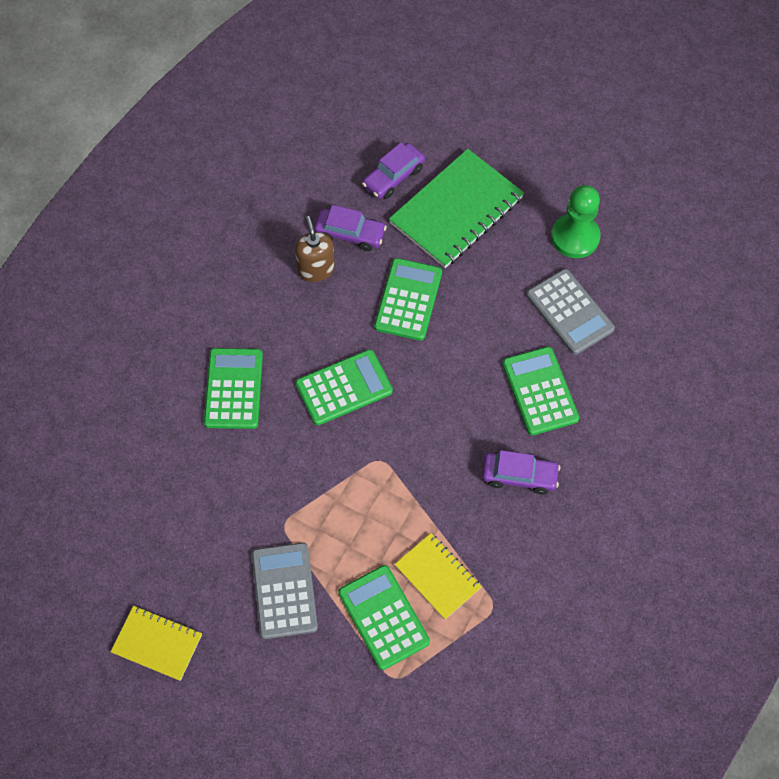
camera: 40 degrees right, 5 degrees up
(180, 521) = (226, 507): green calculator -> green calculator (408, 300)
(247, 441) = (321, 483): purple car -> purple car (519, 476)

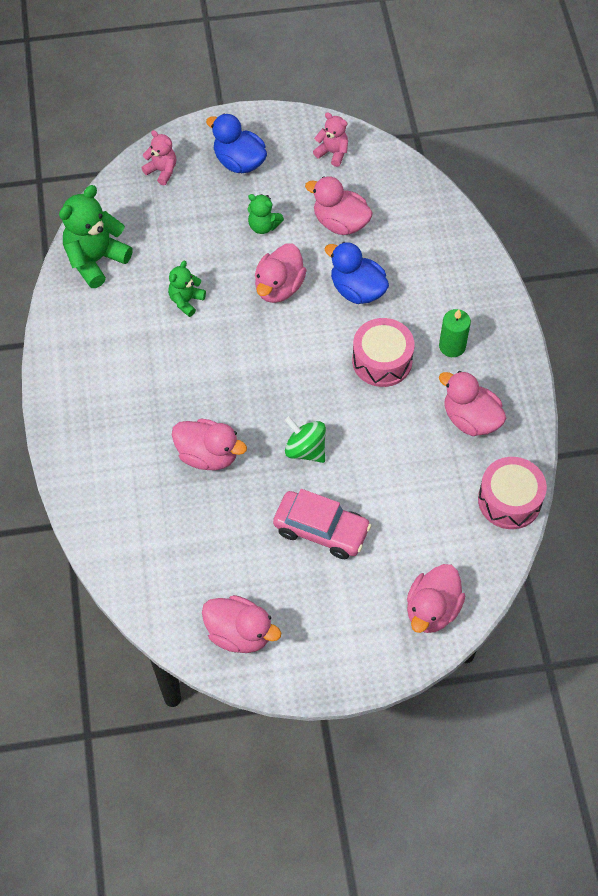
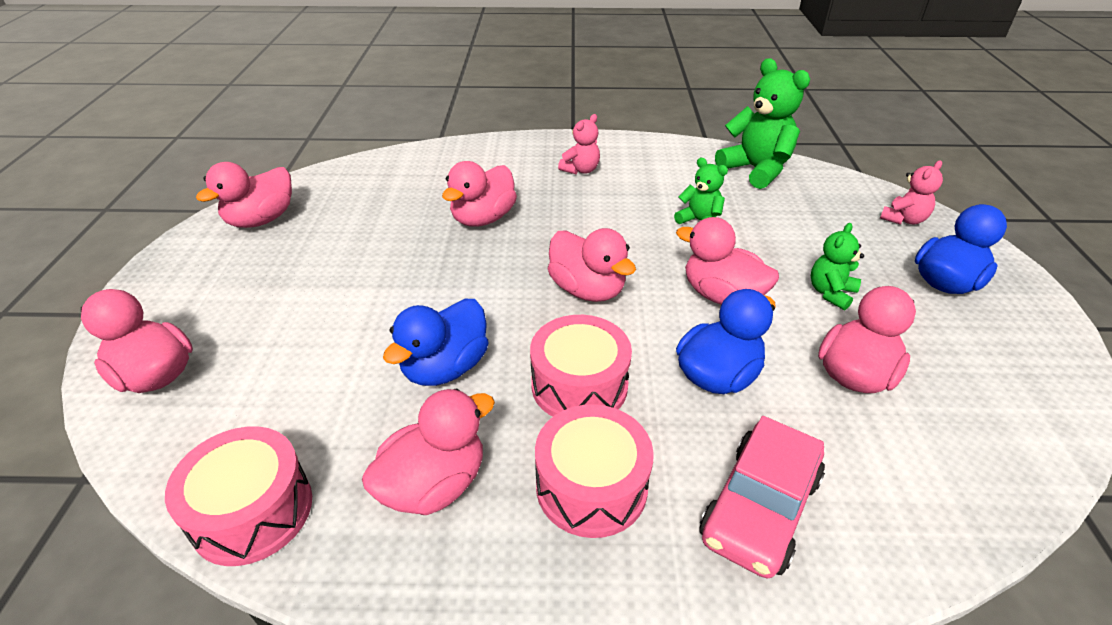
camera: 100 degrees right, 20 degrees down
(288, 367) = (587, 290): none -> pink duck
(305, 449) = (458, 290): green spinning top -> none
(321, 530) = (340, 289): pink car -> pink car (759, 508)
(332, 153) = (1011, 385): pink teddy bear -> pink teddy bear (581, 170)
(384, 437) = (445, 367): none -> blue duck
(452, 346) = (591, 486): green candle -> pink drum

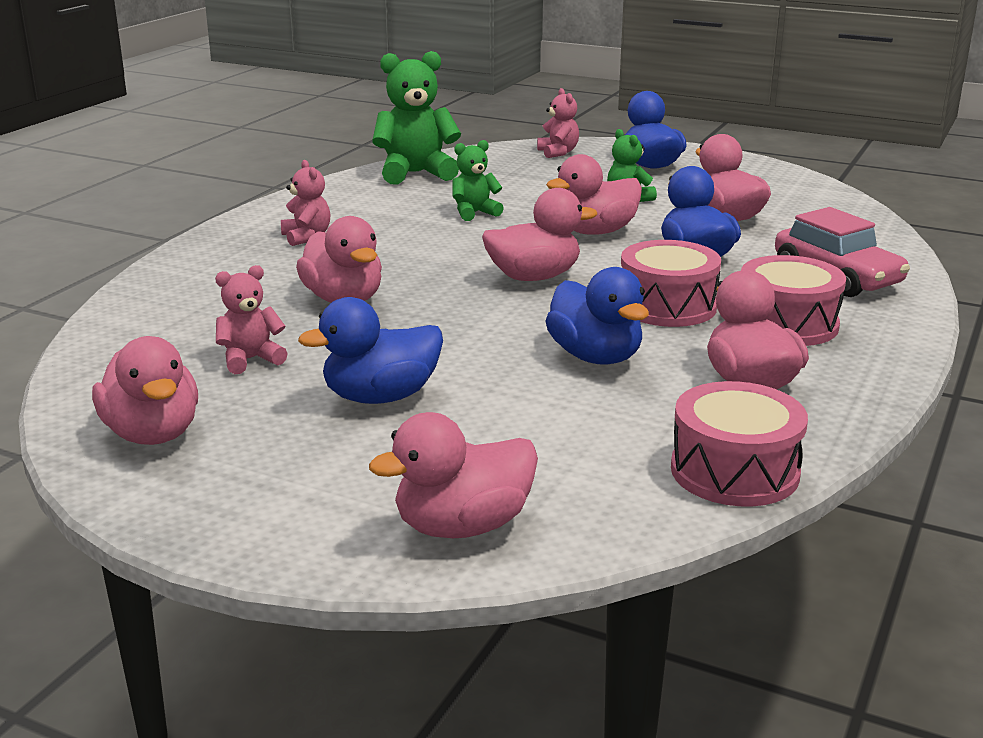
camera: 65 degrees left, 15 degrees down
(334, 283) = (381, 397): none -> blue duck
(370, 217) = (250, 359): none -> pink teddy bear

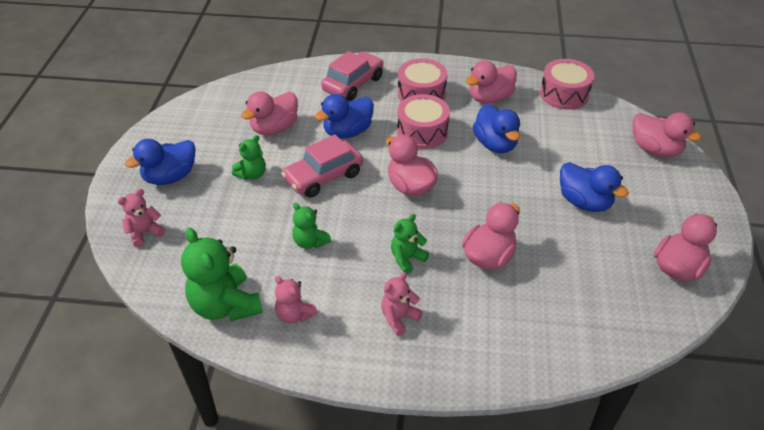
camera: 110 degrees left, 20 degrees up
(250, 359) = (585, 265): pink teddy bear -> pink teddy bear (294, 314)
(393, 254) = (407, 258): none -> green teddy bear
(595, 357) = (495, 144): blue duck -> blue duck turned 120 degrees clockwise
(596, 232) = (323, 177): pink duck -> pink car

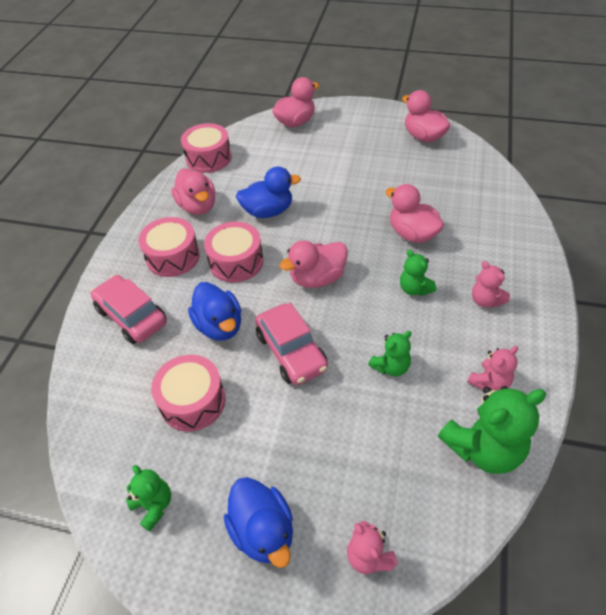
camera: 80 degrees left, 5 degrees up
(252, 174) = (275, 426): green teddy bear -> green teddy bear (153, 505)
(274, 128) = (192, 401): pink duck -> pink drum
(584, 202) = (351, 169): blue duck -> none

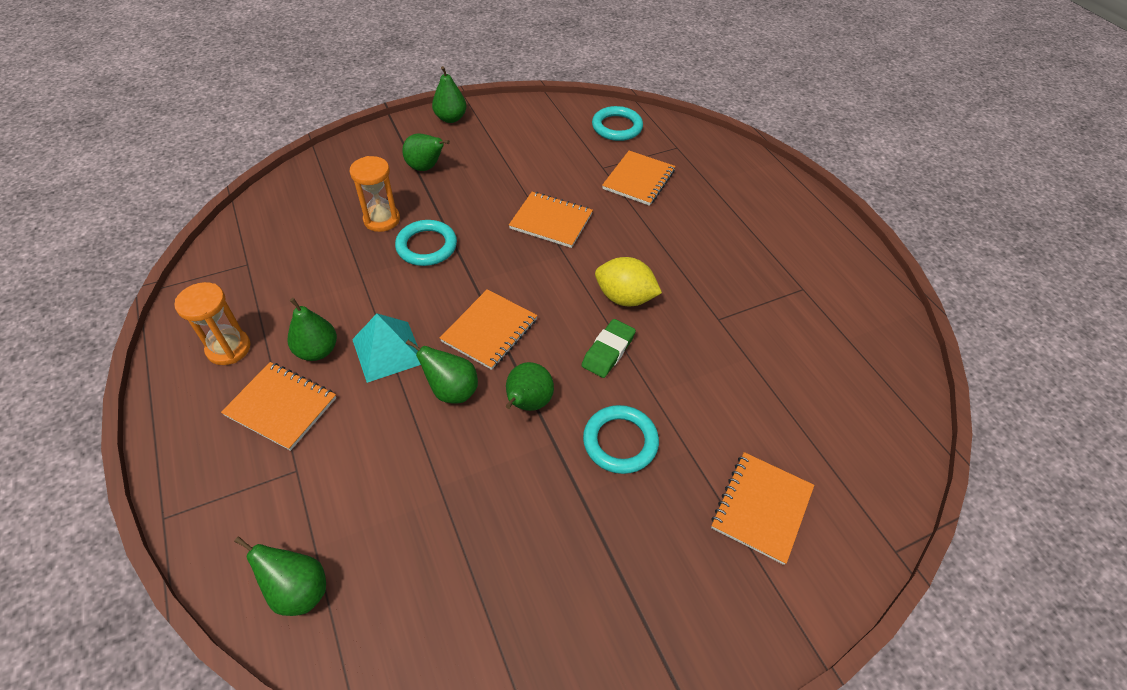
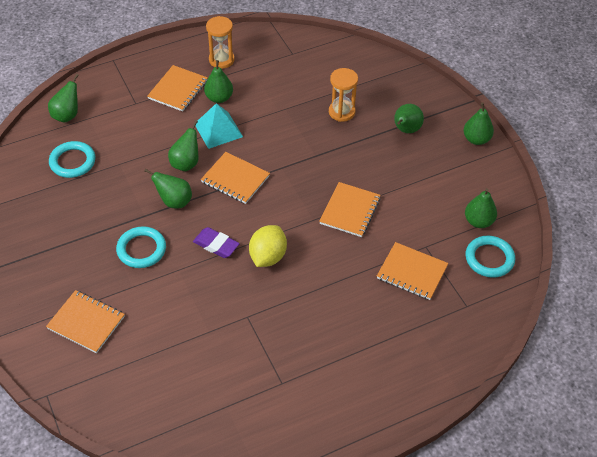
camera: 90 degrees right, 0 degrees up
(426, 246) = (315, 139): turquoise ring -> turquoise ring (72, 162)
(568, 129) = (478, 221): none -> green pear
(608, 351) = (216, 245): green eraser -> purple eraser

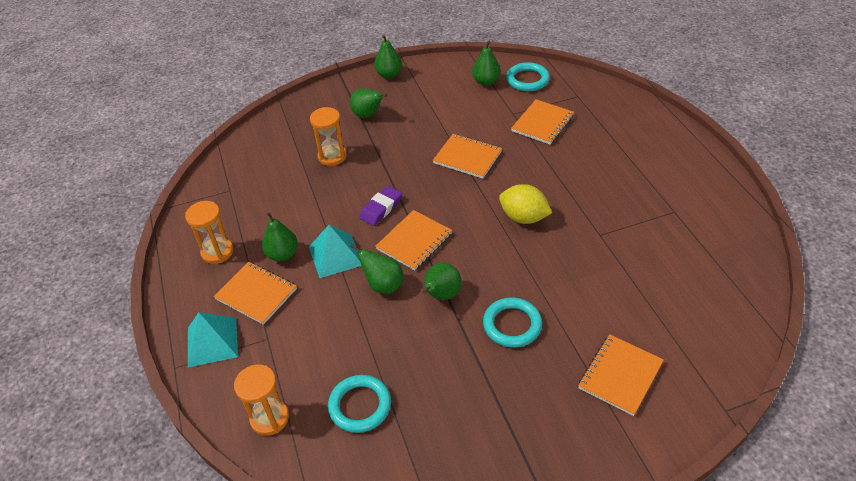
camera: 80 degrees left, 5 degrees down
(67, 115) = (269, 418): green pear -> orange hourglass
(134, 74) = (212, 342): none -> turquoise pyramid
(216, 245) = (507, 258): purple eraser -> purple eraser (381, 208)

------------------------------------------------------------

> **What is being asked**: Give back exactly the lines from the first line of the data through the line with "(596, 232) = (323, 177): pink", pictures excluded.

> **Answer space**:
camera: 40 degrees right, 5 degrees up
(180, 521) = (226, 507): green calculator -> green calculator (408, 300)
(247, 441) = (321, 483): purple car -> purple car (519, 476)

camera: 100 degrees right, 20 degrees down
(288, 367) = (587, 290): none -> pink duck
(305, 449) = (458, 290): green spinning top -> none
(321, 530) = (340, 289): pink car -> pink car (759, 508)
(332, 153) = (1011, 385): pink teddy bear -> pink teddy bear (581, 170)
(384, 437) = (445, 367): none -> blue duck
(452, 346) = (591, 486): green candle -> pink drum

camera: 65 degrees left, 15 degrees down
(334, 283) = (381, 397): none -> blue duck
(370, 217) = (250, 359): none -> pink teddy bear

camera: 110 degrees left, 20 degrees up
(250, 359) = (585, 265): pink teddy bear -> pink teddy bear (294, 314)
(393, 254) = (407, 258): none -> green teddy bear
(595, 357) = (495, 144): blue duck -> blue duck turned 120 degrees clockwise
(596, 232) = (323, 177): pink duck -> pink car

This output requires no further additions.